Required action: Return, word for word, the lines running from the one that contains "yellow plate C8" to the final line of the listing below.

::: Information shown

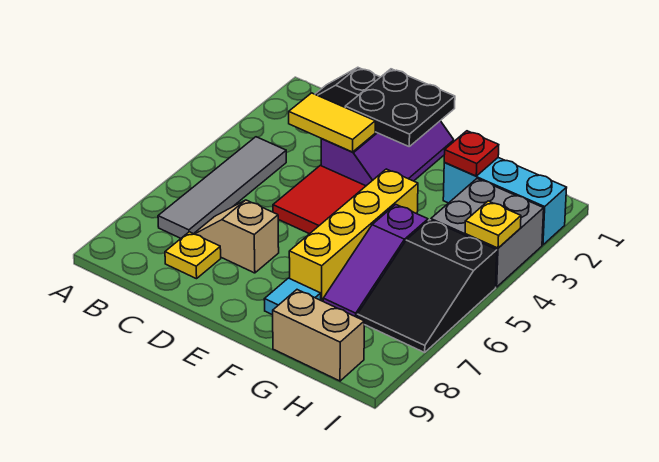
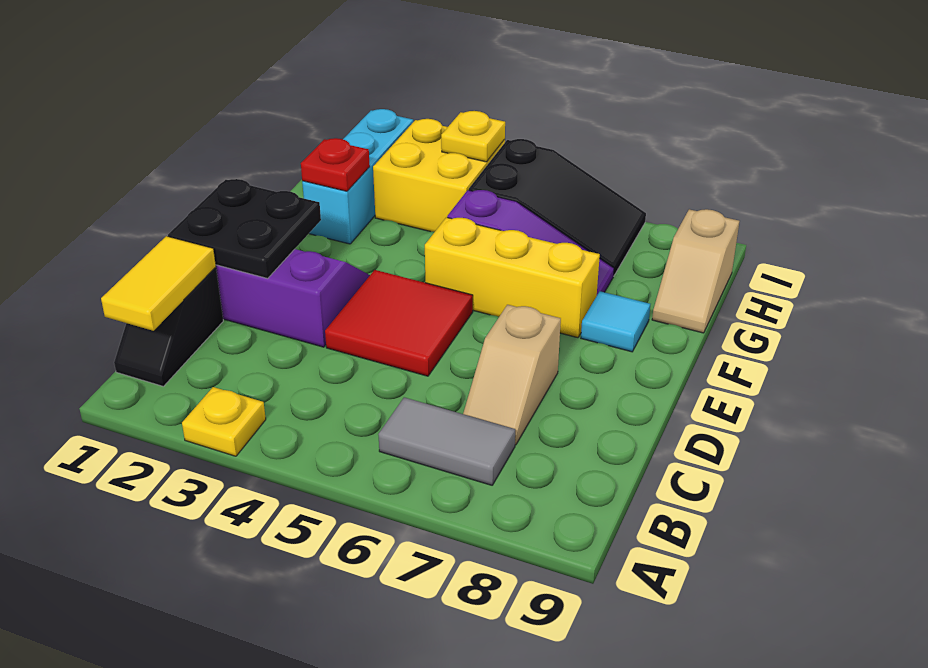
grey tile B4:B7 level 1 -> grey tile B6:B7 level 1
yellow tile C3:D3 level 2 -> yellow tile B1:C1 level 2
yellow plate C8 level 1 -> yellow plate A3 level 1
yellow brick F4:F7 level 1 -> yellow brick F5:F7 level 1
tan brick G9:H9 level 1 -> tan slope G9:H9 level 1 top H
grey brick H3:I4 level 1 -> yellow brick H3:I4 level 1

::::::

Exercise output:
yellow plate C8 level 1 -> yellow plate A3 level 1
yellow brick F4:F7 level 1 -> yellow brick F5:F7 level 1
tan brick G9:H9 level 1 -> tan slope G9:H9 level 1 top H
grey brick H3:I4 level 1 -> yellow brick H3:I4 level 1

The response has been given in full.